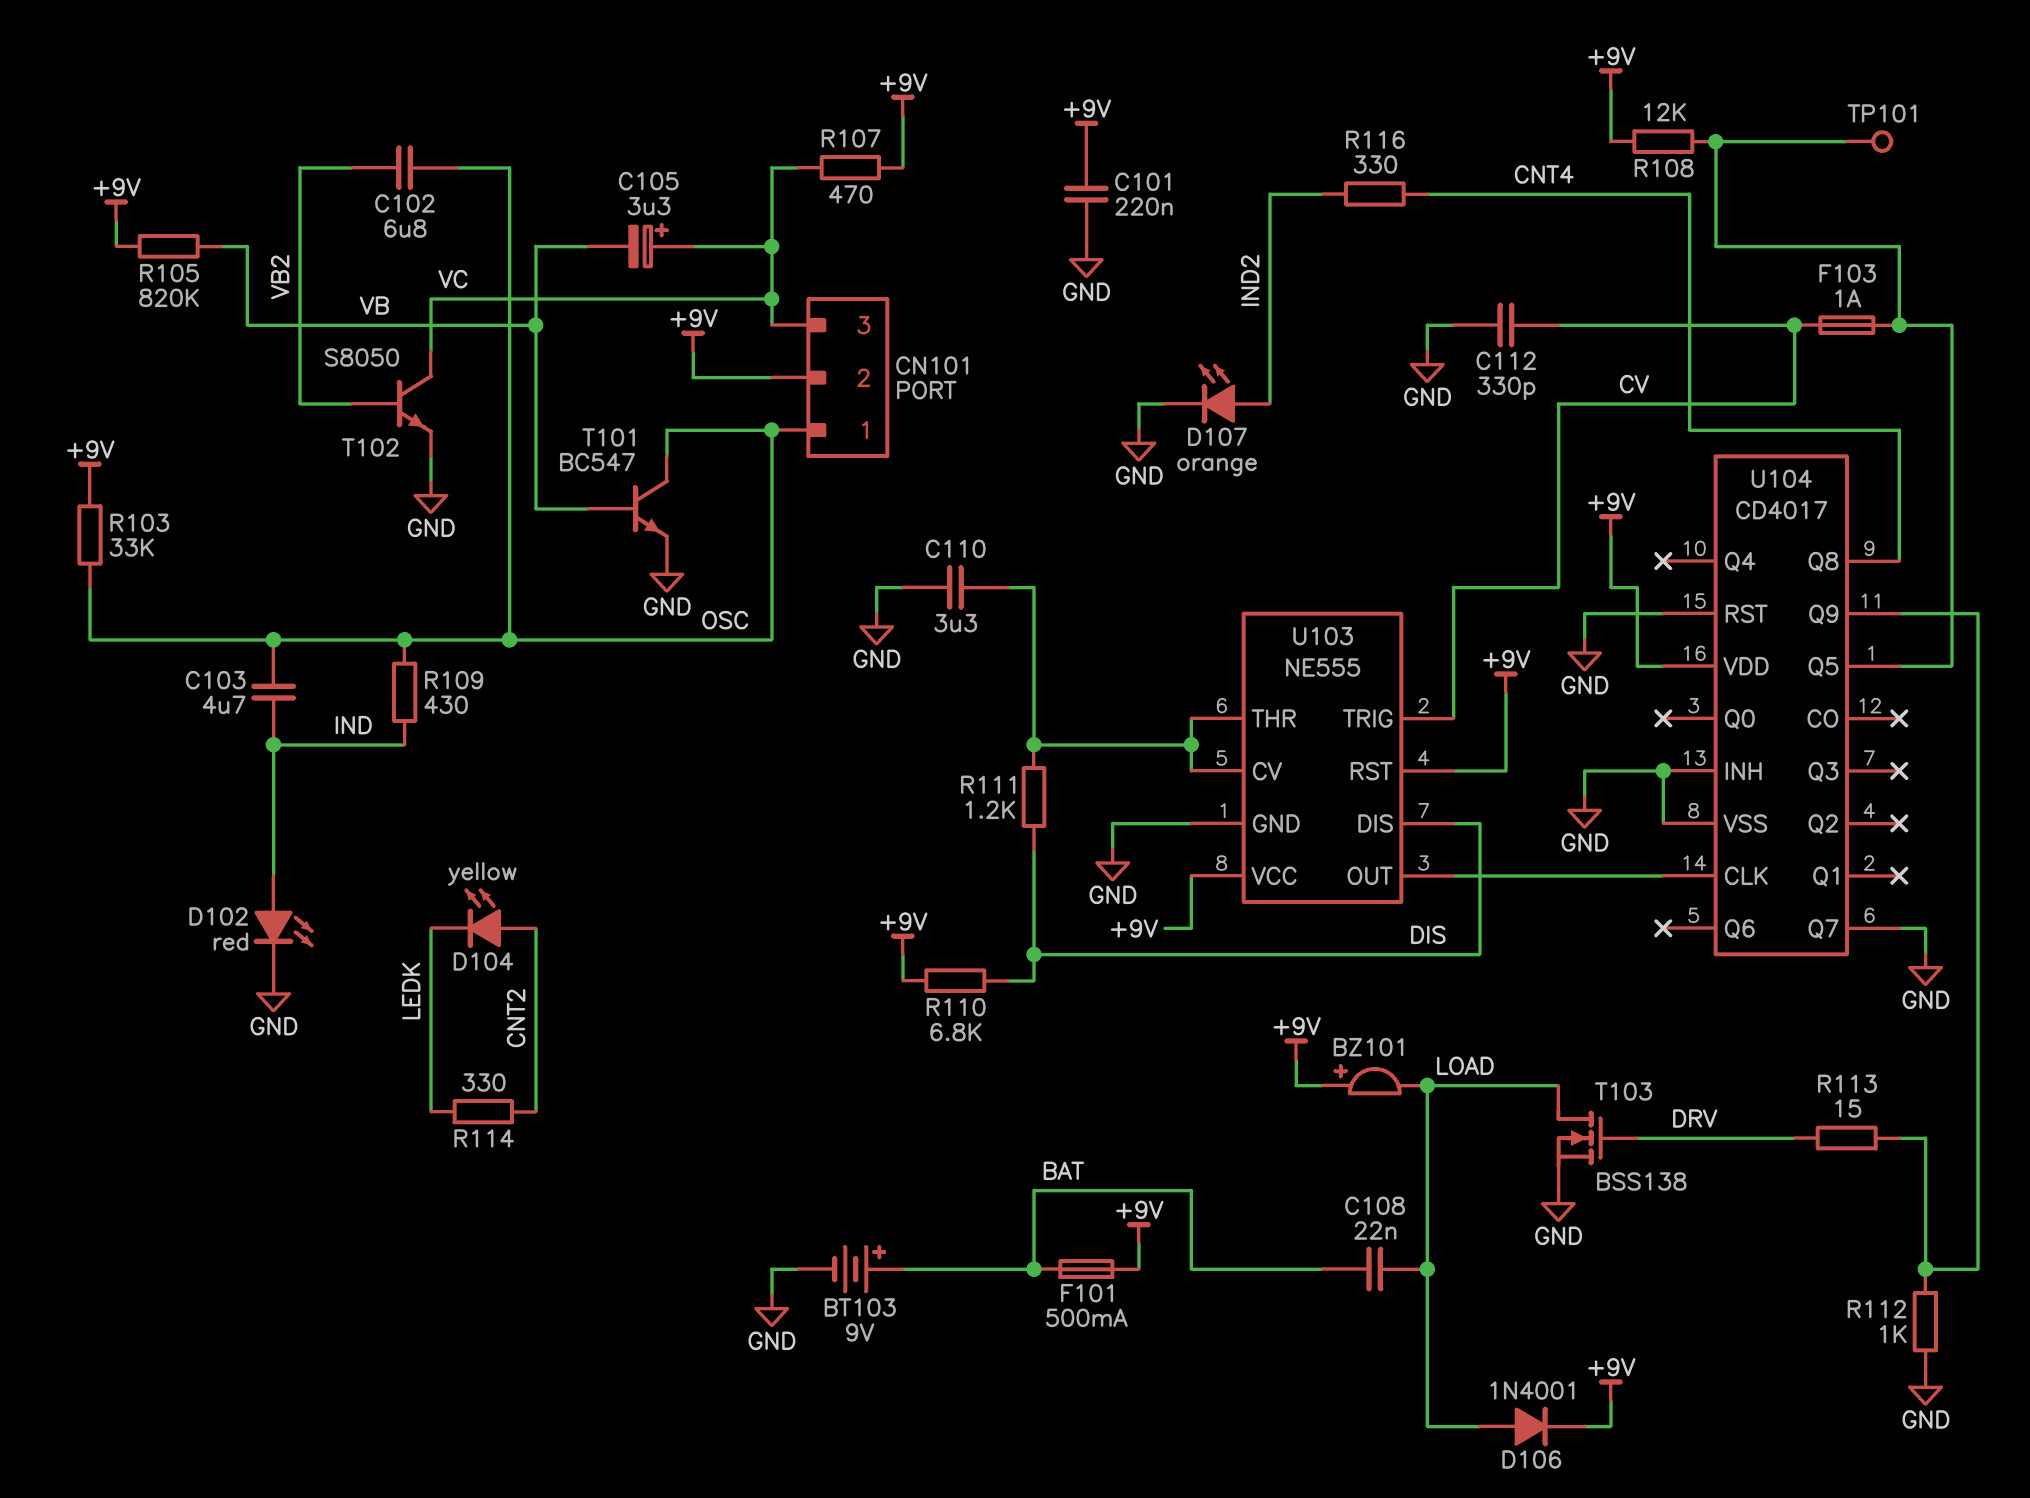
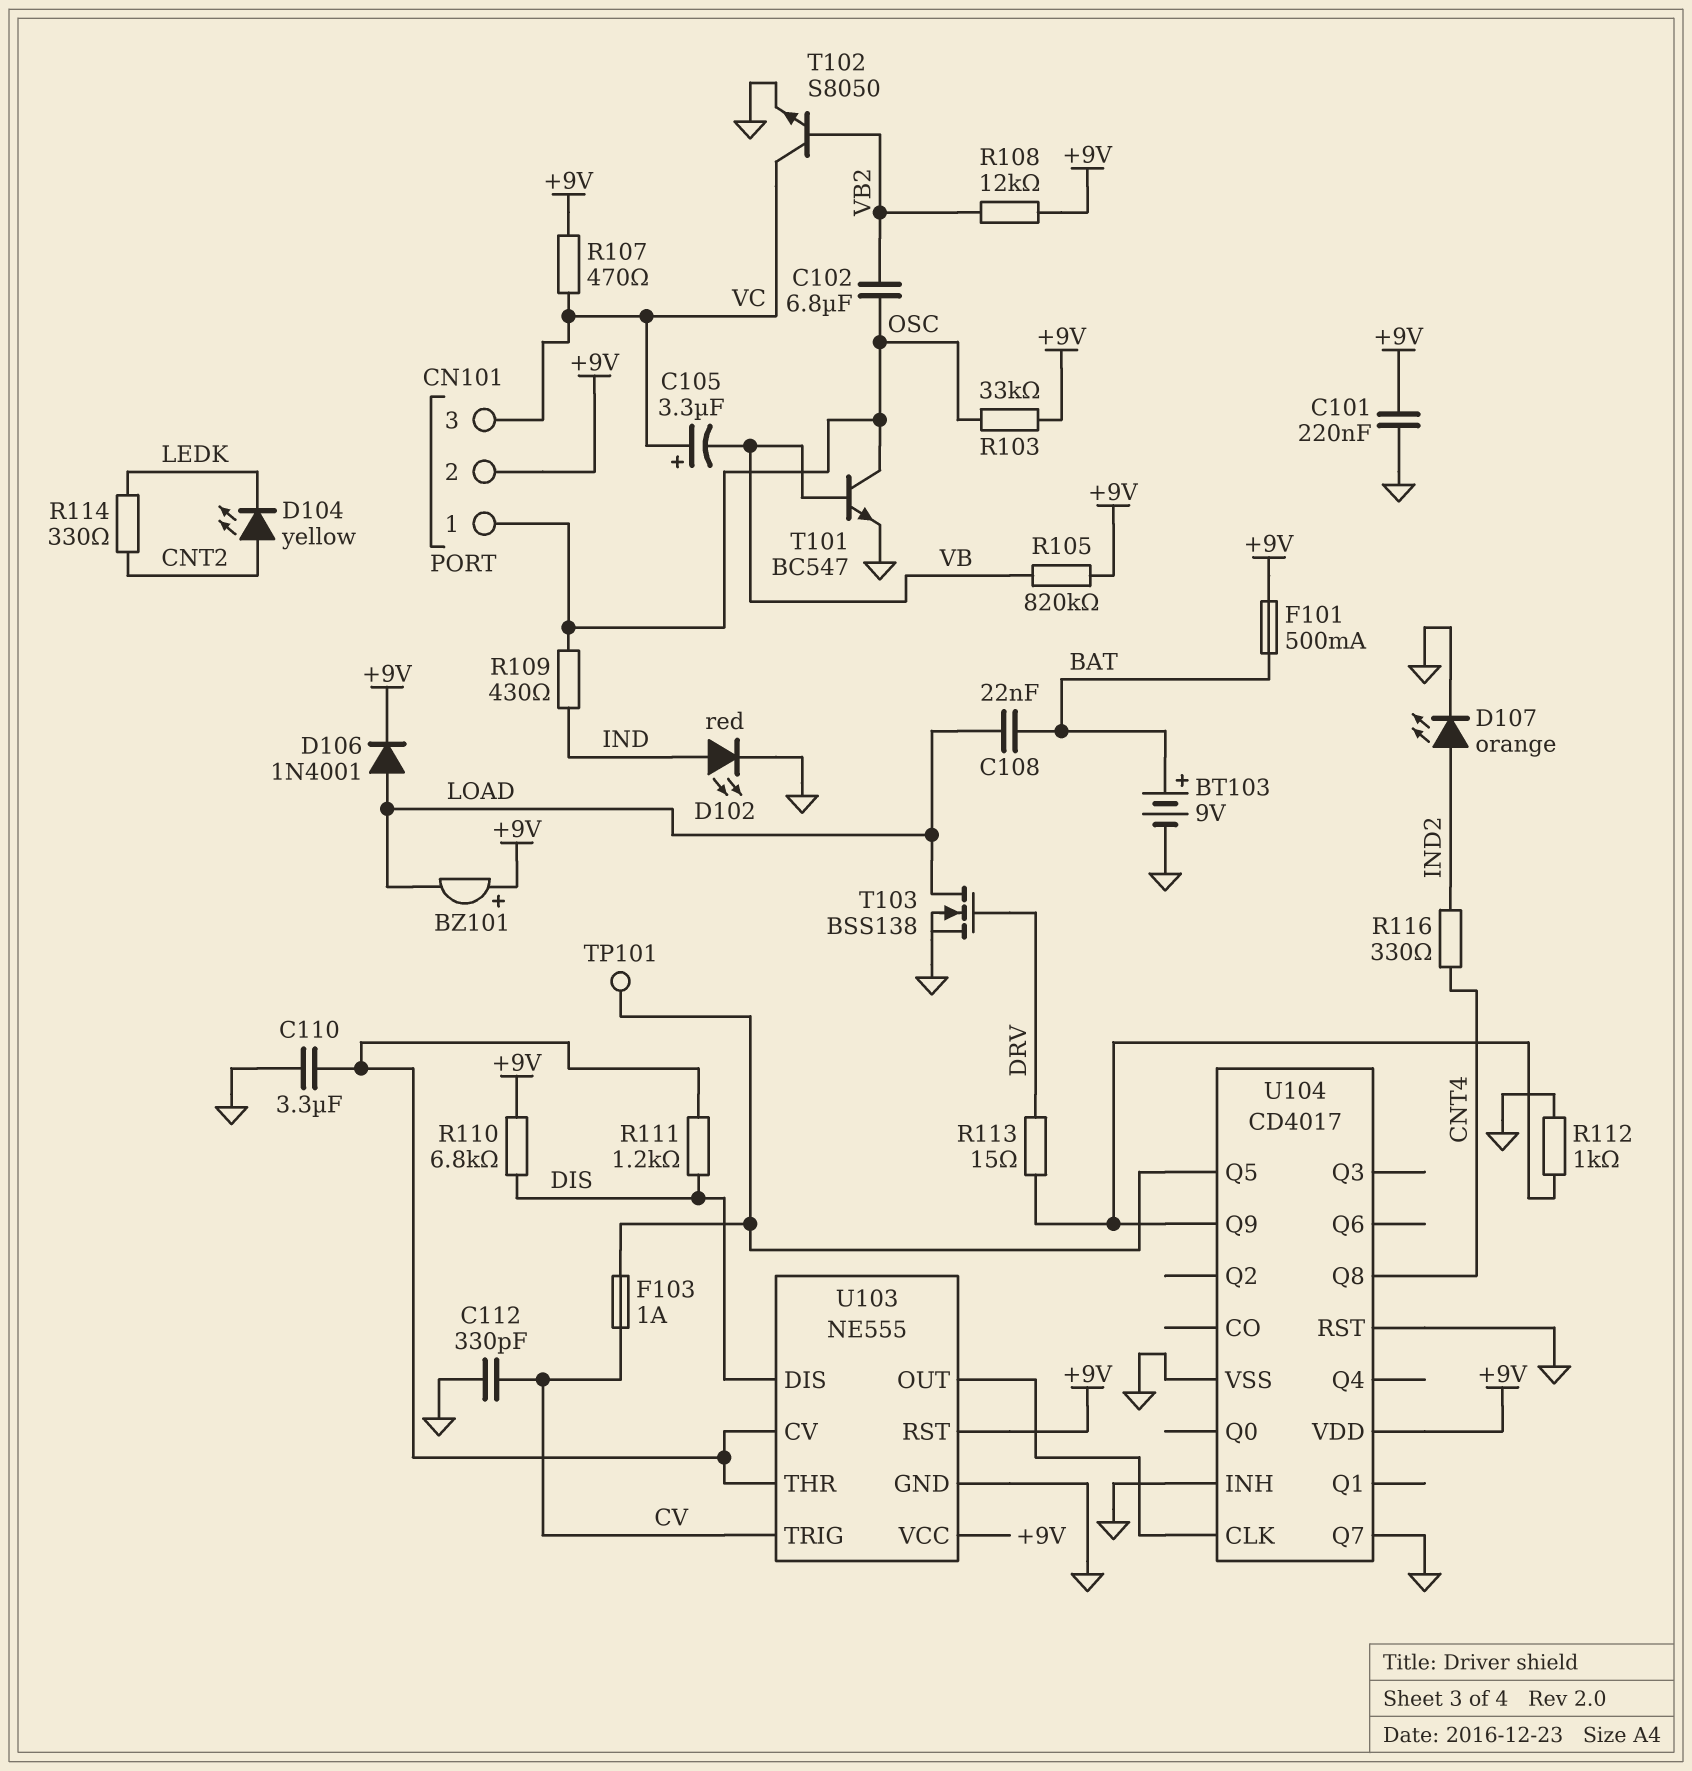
C103: 4.7uF (IND, OSC) -> none
R108: 12k (+9V, U104/Q5) -> 12k (+9V, VB2)

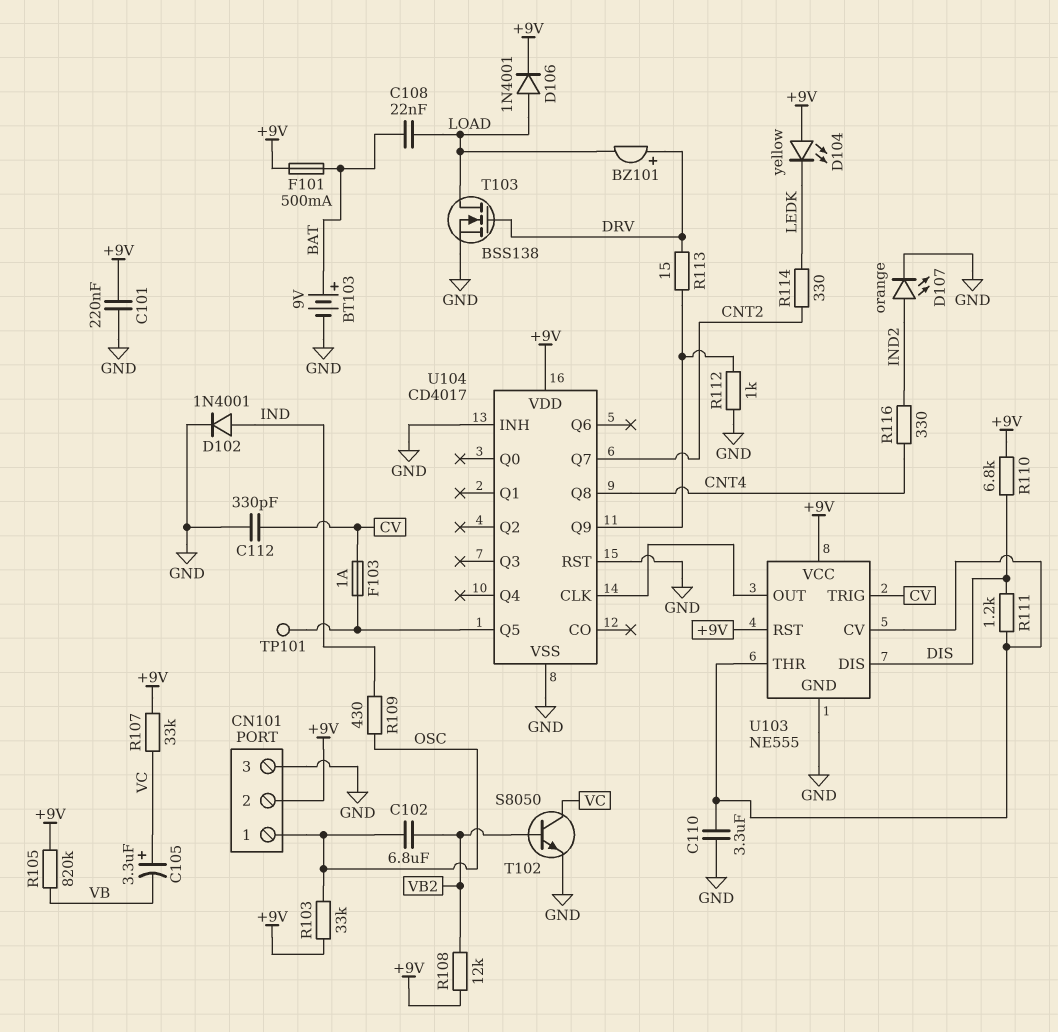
BZ101: buzzer (plus +9V, minus LOAD) -> buzzer (plus DRV, minus LOAD)
CN101 pin 3: VC -> GND
D102: LED red (A IND, K GND) -> diode 1N4001 (A IND, K GND)
D104: LED yellow (A CNT2, K LEDK) -> LED yellow (A +9V, K LEDK)
R107: 470 (+9V, VC) -> 33k (+9V, VC)
T101: NPN BC547 (B VB, C OSC, E GND) -> none
U104 pin Q7: GND -> CNT2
★ ★ ★ ★ ★ ★ ★
§ **About this exercise**: Where the material contains pictures, leave them out and copy the rest verbatim.

§ **Answer space**:
C103: 4.7uF (IND, OSC) -> none
R108: 12k (+9V, U104/Q5) -> 12k (+9V, VB2)

BZ101: buzzer (plus +9V, minus LOAD) -> buzzer (plus DRV, minus LOAD)
CN101 pin 3: VC -> GND
D102: LED red (A IND, K GND) -> diode 1N4001 (A IND, K GND)
D104: LED yellow (A CNT2, K LEDK) -> LED yellow (A +9V, K LEDK)
R107: 470 (+9V, VC) -> 33k (+9V, VC)
T101: NPN BC547 (B VB, C OSC, E GND) -> none
U104 pin Q7: GND -> CNT2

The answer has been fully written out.